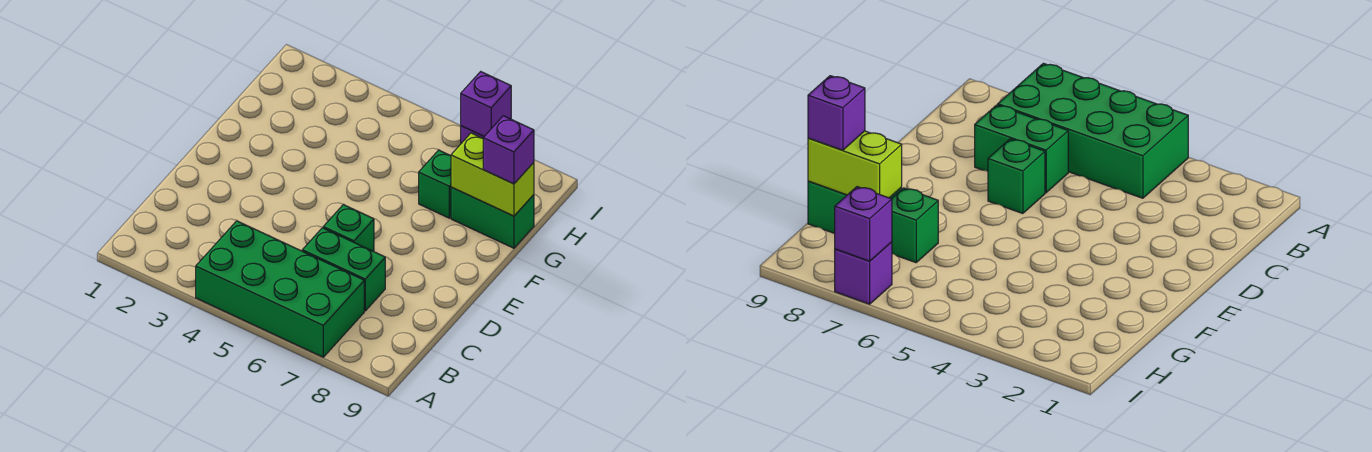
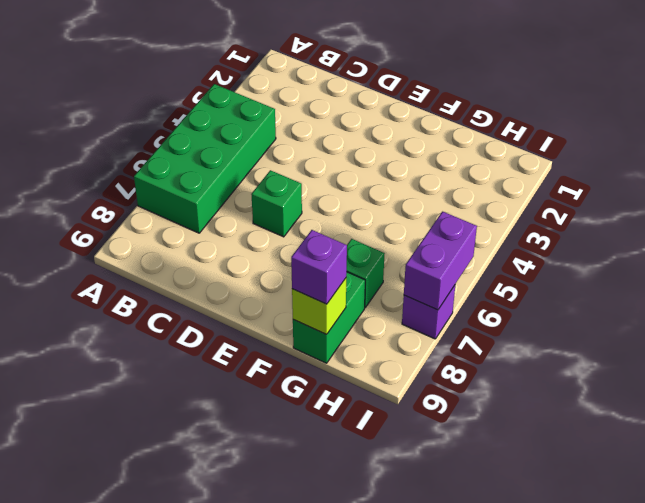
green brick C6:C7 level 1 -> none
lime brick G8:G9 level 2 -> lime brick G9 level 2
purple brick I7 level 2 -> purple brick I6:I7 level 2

**Exercise**
Reproduce all of the data exactly, omitting each picture it holds.

**Response**
green brick C6:C7 level 1 -> none
lime brick G8:G9 level 2 -> lime brick G9 level 2
purple brick I7 level 2 -> purple brick I6:I7 level 2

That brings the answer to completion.